INPUT RECORDS:
+++

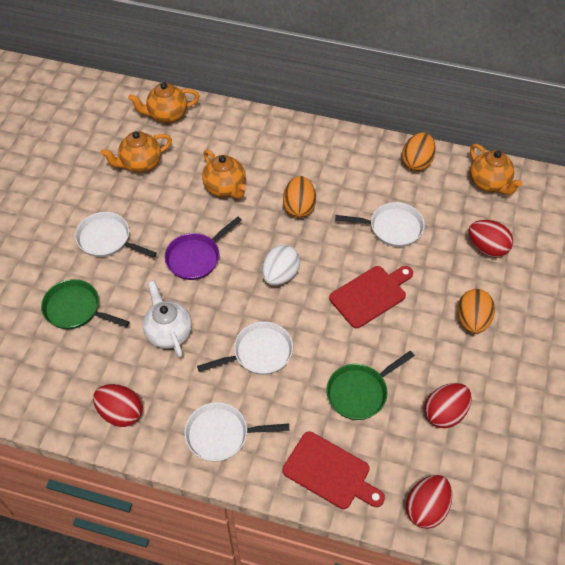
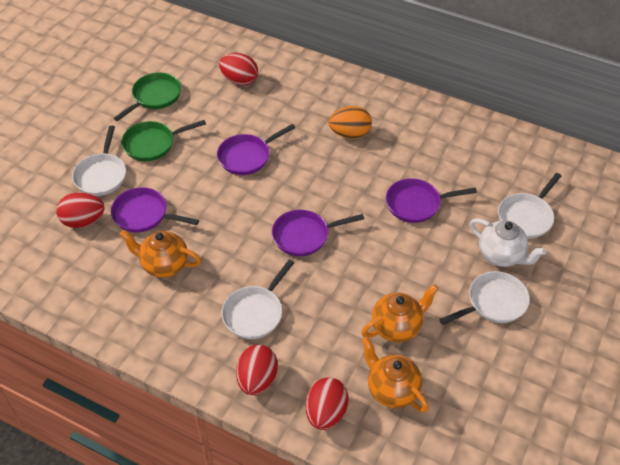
orange egg: 3 -> 1
orange teapot: 4 -> 3
purple pan: 1 -> 4
red cutting board: 2 -> 0
white egg: 1 -> 0

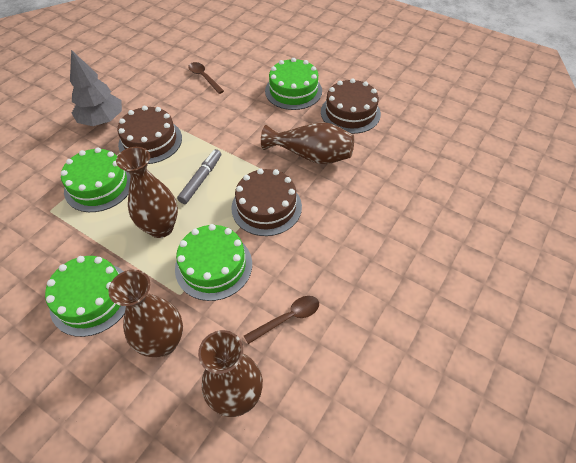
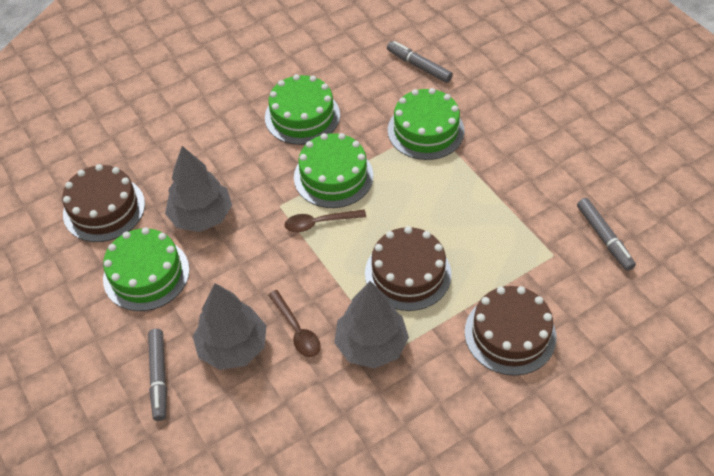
brown vase: 4 -> 0
grey marker: 1 -> 3
grey tree: 1 -> 3

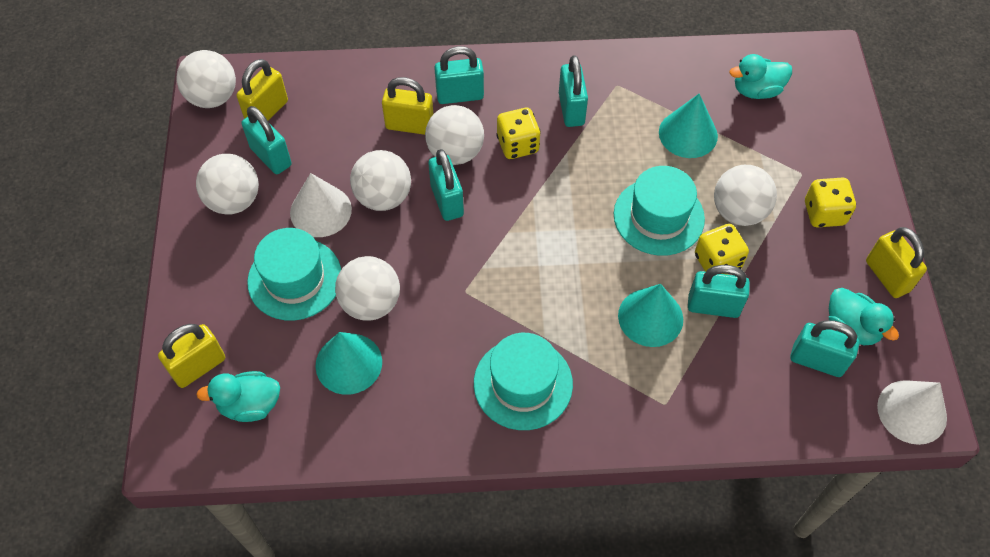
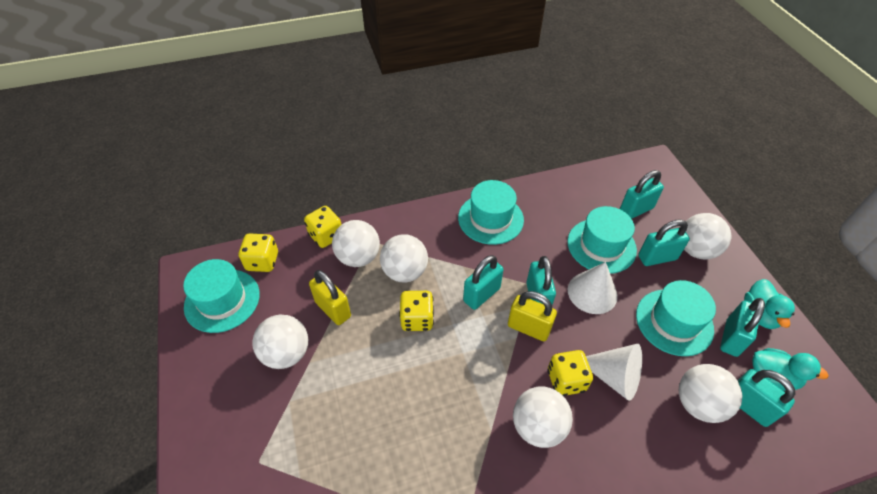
turquoise cone: 3 -> 0
turquoise duck: 3 -> 2
turquoise hat: 3 -> 4
yellow dice: 3 -> 4
yellow padlock: 4 -> 2

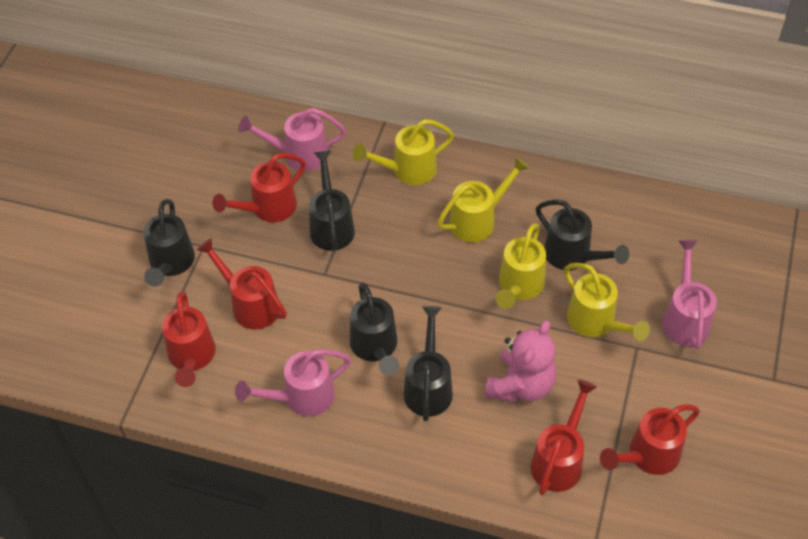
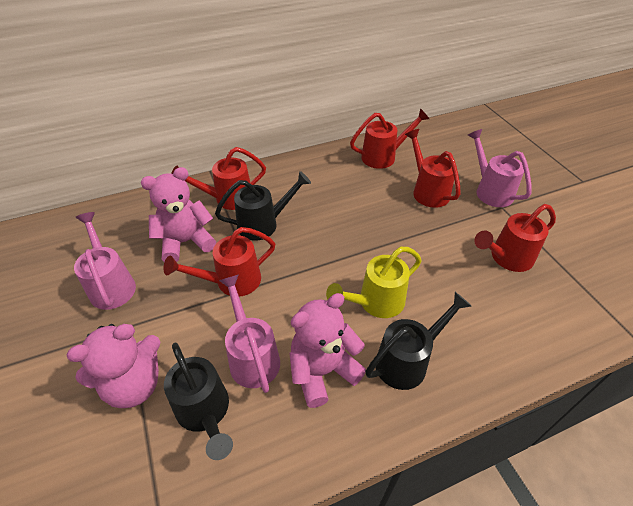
black watering can: 5 -> 3
pink teddy bear: 1 -> 3
yellow watering can: 4 -> 1

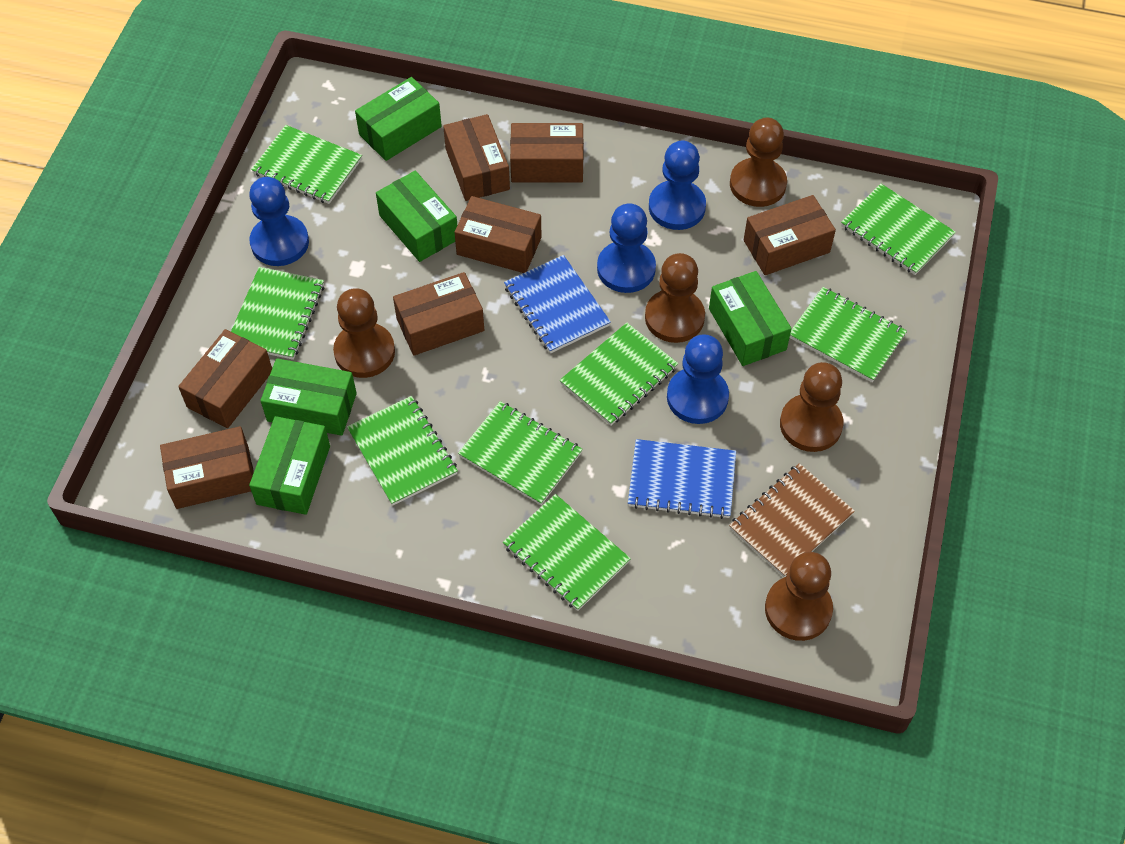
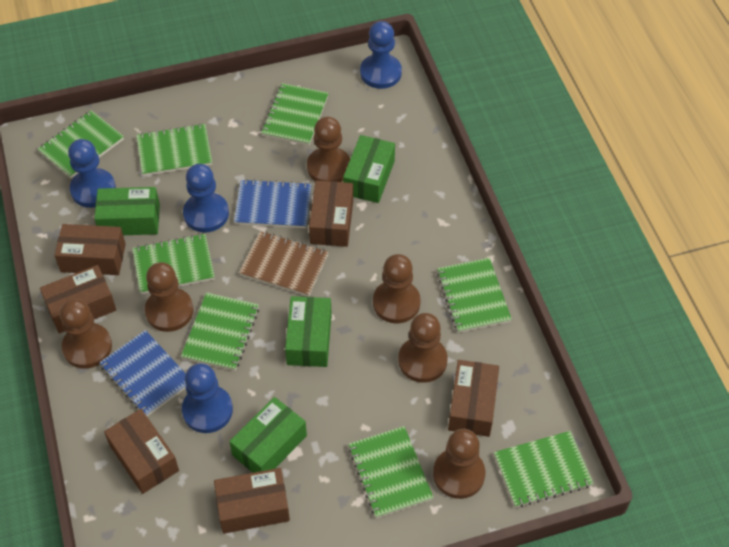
brown box: 7 -> 6
brown pawn: 5 -> 6
green box: 5 -> 4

+++

EXERCISE DESCRIPTION: Return a copy of each line in the records above that has "watering" in it.

SOLUTION TO THE EXERCISE:
black watering can: 5 -> 3
yellow watering can: 4 -> 1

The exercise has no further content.